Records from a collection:

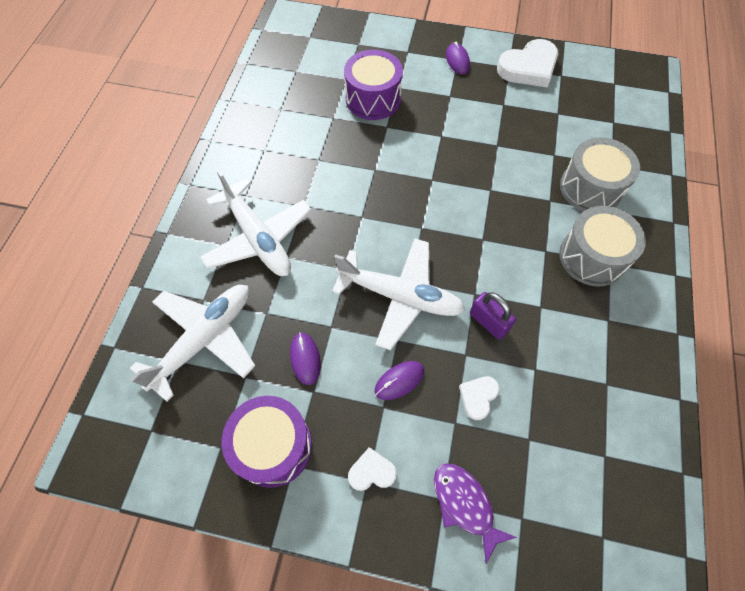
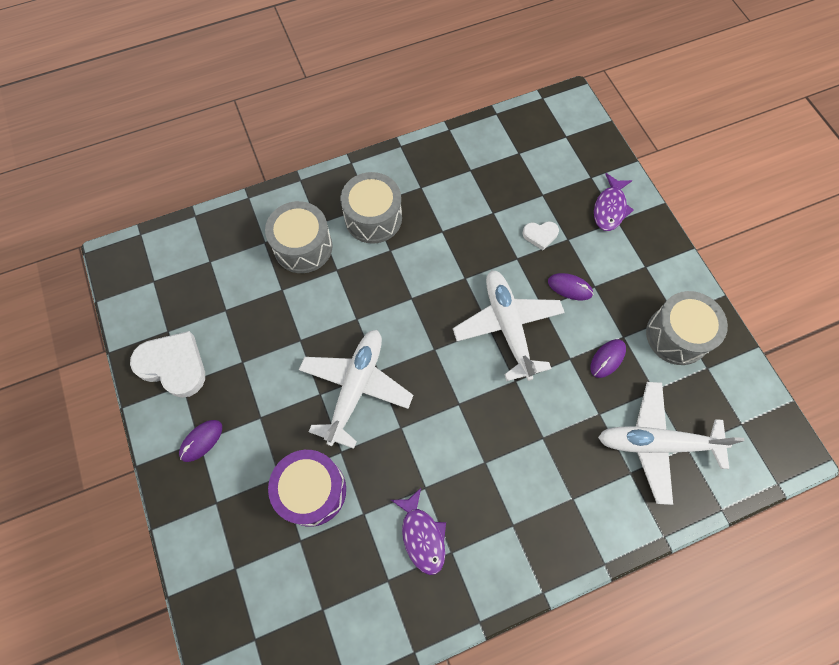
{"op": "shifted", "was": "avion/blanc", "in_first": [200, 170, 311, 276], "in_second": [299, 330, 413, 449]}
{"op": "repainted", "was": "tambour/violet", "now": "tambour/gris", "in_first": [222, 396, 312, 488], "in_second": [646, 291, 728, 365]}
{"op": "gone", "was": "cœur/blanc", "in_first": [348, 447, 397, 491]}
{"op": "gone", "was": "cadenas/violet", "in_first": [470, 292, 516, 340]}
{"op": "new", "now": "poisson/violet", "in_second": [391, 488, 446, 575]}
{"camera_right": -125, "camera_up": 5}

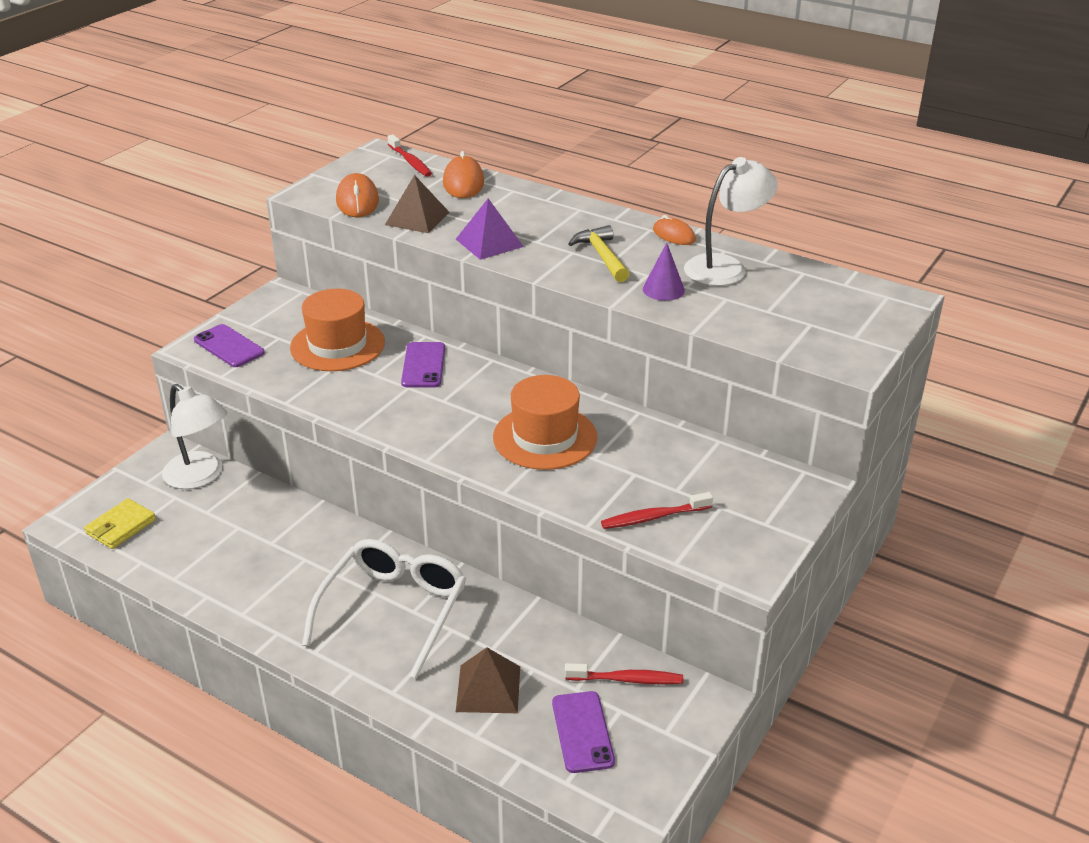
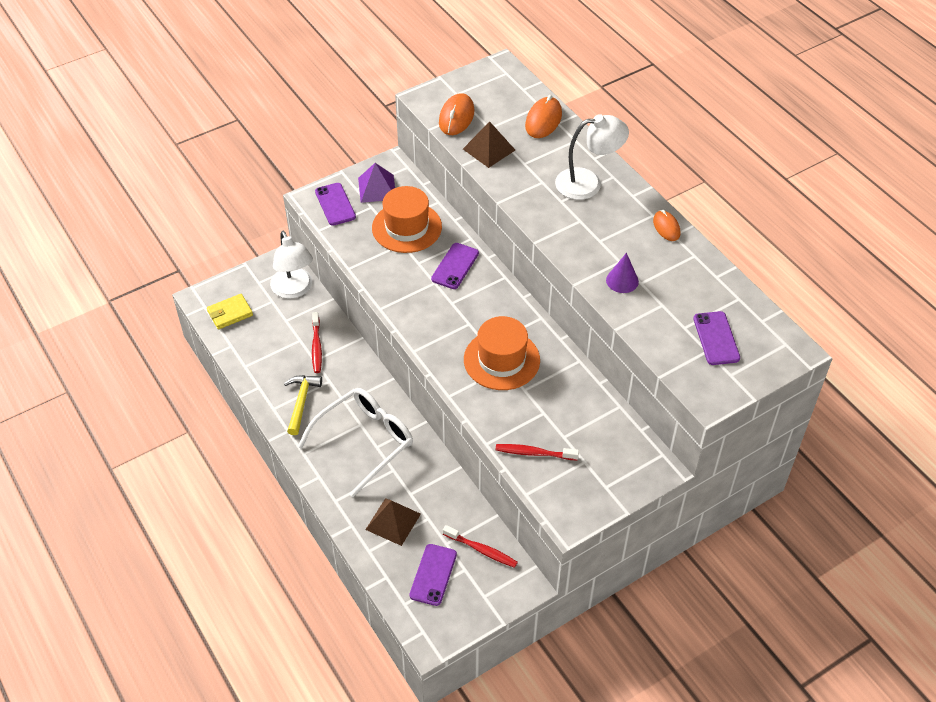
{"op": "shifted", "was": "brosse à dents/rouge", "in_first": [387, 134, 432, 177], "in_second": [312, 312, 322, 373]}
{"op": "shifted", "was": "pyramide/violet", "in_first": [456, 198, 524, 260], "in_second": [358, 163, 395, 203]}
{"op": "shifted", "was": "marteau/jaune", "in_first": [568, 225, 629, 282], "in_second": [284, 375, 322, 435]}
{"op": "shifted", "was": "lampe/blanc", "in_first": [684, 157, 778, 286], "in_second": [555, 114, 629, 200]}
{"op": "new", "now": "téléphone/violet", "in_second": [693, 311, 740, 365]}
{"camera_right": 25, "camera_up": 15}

- [Directions]:
What you should produce is an exact copy of the records, with the pictures left out.

- [Exercise result]:
{"op": "shifted", "was": "avion/blanc", "in_first": [200, 170, 311, 276], "in_second": [299, 330, 413, 449]}
{"op": "repainted", "was": "tambour/violet", "now": "tambour/gris", "in_first": [222, 396, 312, 488], "in_second": [646, 291, 728, 365]}
{"op": "gone", "was": "cœur/blanc", "in_first": [348, 447, 397, 491]}
{"op": "gone", "was": "cadenas/violet", "in_first": [470, 292, 516, 340]}
{"op": "new", "now": "poisson/violet", "in_second": [391, 488, 446, 575]}
{"camera_right": -125, "camera_up": 5}

{"op": "shifted", "was": "brosse à dents/rouge", "in_first": [387, 134, 432, 177], "in_second": [312, 312, 322, 373]}
{"op": "shifted", "was": "pyramide/violet", "in_first": [456, 198, 524, 260], "in_second": [358, 163, 395, 203]}
{"op": "shifted", "was": "marteau/jaune", "in_first": [568, 225, 629, 282], "in_second": [284, 375, 322, 435]}
{"op": "shifted", "was": "lampe/blanc", "in_first": [684, 157, 778, 286], "in_second": [555, 114, 629, 200]}
{"op": "new", "now": "téléphone/violet", "in_second": [693, 311, 740, 365]}
{"camera_right": 25, "camera_up": 15}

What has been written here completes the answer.